**About this task**
Your answer is the line containing "move: szczoteczka do" plus every line after it through the end of the records, printed exactly and free of pictures.

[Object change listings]
--------------------

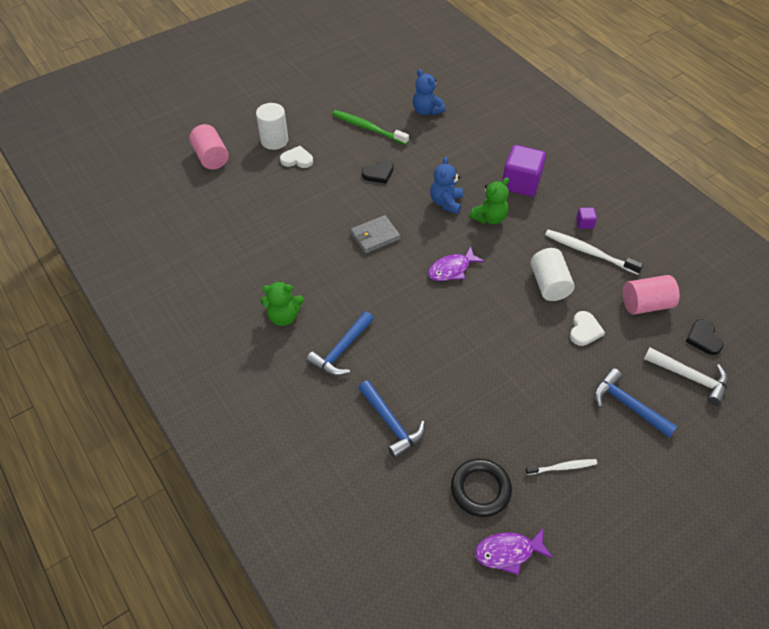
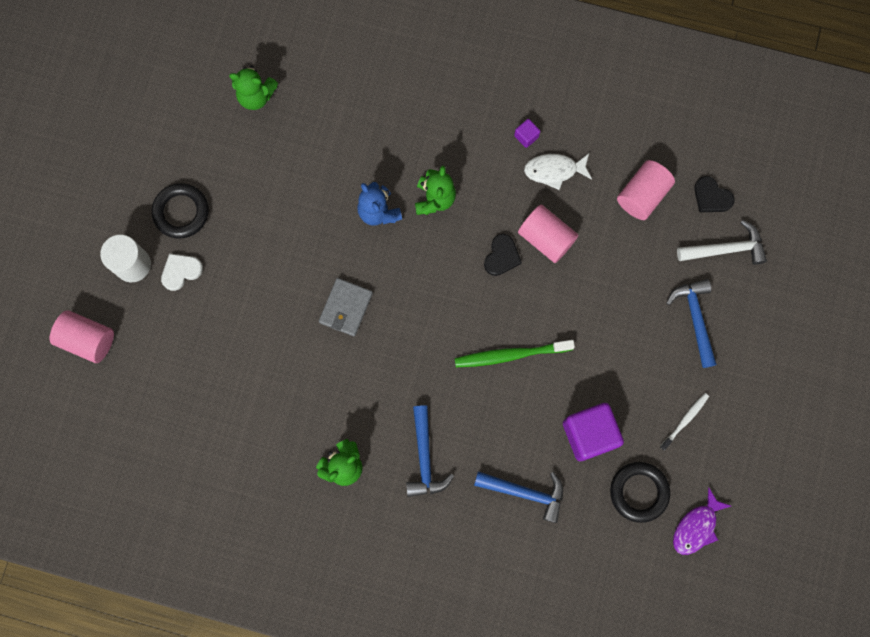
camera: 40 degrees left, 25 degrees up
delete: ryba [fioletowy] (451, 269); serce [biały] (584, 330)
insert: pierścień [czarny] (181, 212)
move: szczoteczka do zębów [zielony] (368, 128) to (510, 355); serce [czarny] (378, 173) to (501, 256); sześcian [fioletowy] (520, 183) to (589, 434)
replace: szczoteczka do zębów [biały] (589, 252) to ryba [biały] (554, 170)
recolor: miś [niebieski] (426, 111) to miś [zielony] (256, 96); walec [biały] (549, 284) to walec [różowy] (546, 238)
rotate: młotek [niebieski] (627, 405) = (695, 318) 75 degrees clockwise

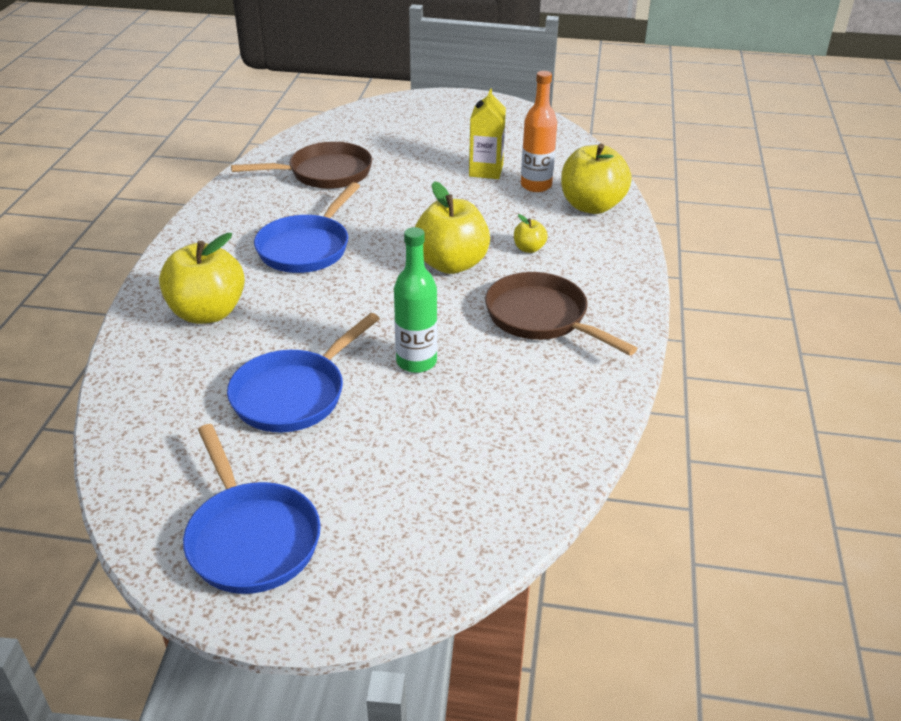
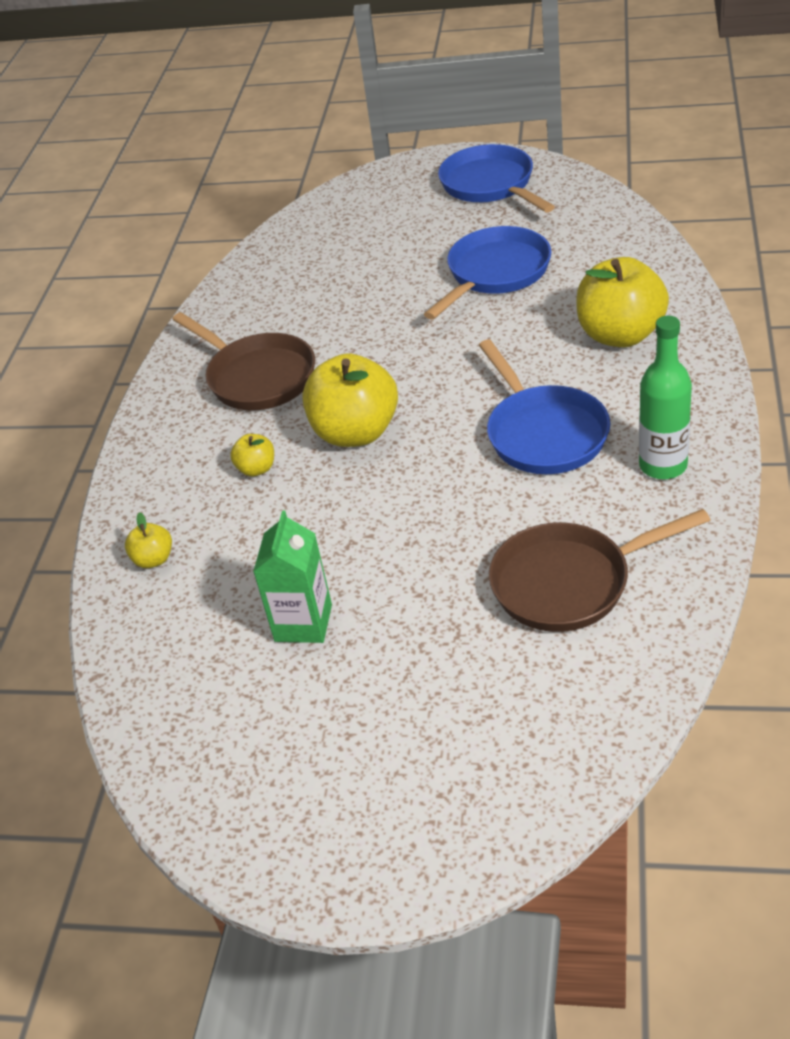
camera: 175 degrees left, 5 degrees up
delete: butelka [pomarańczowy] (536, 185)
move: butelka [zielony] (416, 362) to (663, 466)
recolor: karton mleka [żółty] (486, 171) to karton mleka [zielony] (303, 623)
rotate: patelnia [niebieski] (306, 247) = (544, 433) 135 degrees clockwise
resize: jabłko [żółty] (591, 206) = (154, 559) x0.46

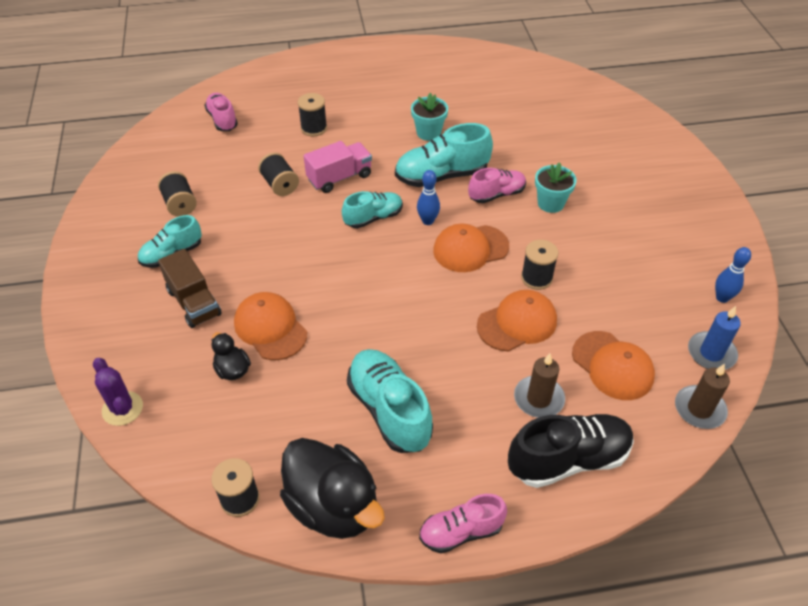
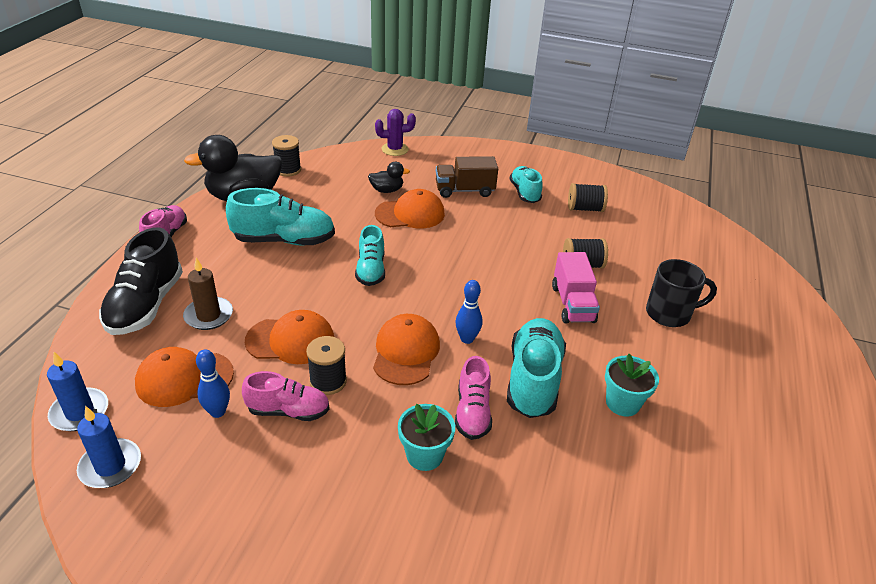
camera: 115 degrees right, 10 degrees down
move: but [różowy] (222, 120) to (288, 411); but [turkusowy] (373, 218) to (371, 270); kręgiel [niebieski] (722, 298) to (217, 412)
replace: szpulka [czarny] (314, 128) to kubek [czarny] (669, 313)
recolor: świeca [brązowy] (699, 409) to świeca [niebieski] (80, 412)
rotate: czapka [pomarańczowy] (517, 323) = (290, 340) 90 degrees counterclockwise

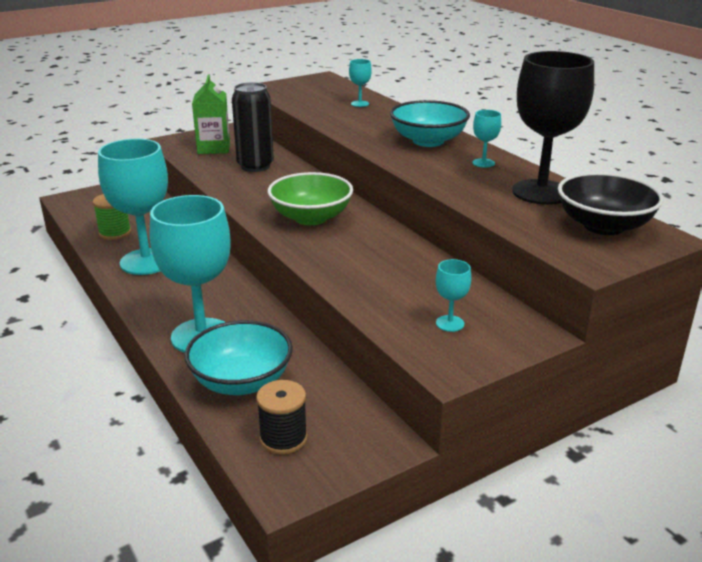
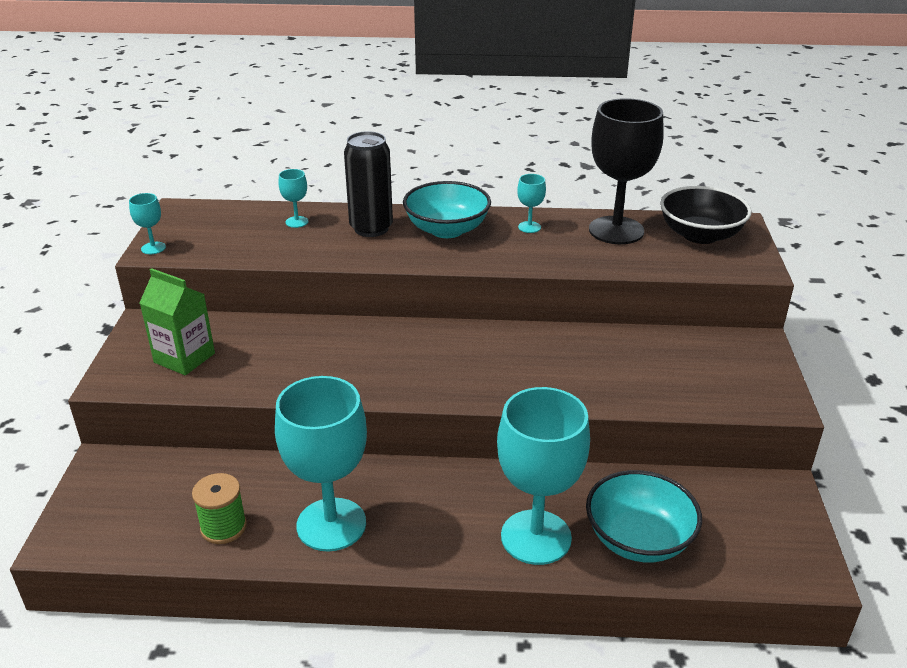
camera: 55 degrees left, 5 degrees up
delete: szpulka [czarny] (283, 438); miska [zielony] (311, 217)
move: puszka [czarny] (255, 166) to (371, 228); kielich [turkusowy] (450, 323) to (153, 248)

--------------------

**Your solution**
move: szczoteczka do zębów [zielony] (368, 128) to (510, 355); serce [czarny] (378, 173) to (501, 256); sześcian [fioletowy] (520, 183) to (589, 434)
replace: szczoteczka do zębów [biały] (589, 252) to ryba [biały] (554, 170)
recolor: miś [niebieski] (426, 111) to miś [zielony] (256, 96); walec [biały] (549, 284) to walec [różowy] (546, 238)
rotate: młotek [niebieski] (627, 405) = (695, 318) 75 degrees clockwise

camera: 175 degrees left, 5 degrees up
delete: butelka [pomarańczowy] (536, 185)
move: butelka [zielony] (416, 362) to (663, 466)
recolor: karton mleka [żółty] (486, 171) to karton mleka [zielony] (303, 623)
rotate: patelnia [niebieski] (306, 247) = (544, 433) 135 degrees clockwise
resize: jabłko [żółty] (591, 206) = (154, 559) x0.46

camera: 115 degrees right, 10 degrees down
move: but [różowy] (222, 120) to (288, 411); but [turkusowy] (373, 218) to (371, 270); kręgiel [niebieski] (722, 298) to (217, 412)
replace: szpulka [czarny] (314, 128) to kubek [czarny] (669, 313)
recolor: świeca [brązowy] (699, 409) to świeca [niebieski] (80, 412)
rotate: czapka [pomarańczowy] (517, 323) = (290, 340) 90 degrees counterclockwise

camera: 55 degrees left, 5 degrees up
delete: szpulka [czarny] (283, 438); miska [zielony] (311, 217)
move: puszka [czarny] (255, 166) to (371, 228); kielich [turkusowy] (450, 323) to (153, 248)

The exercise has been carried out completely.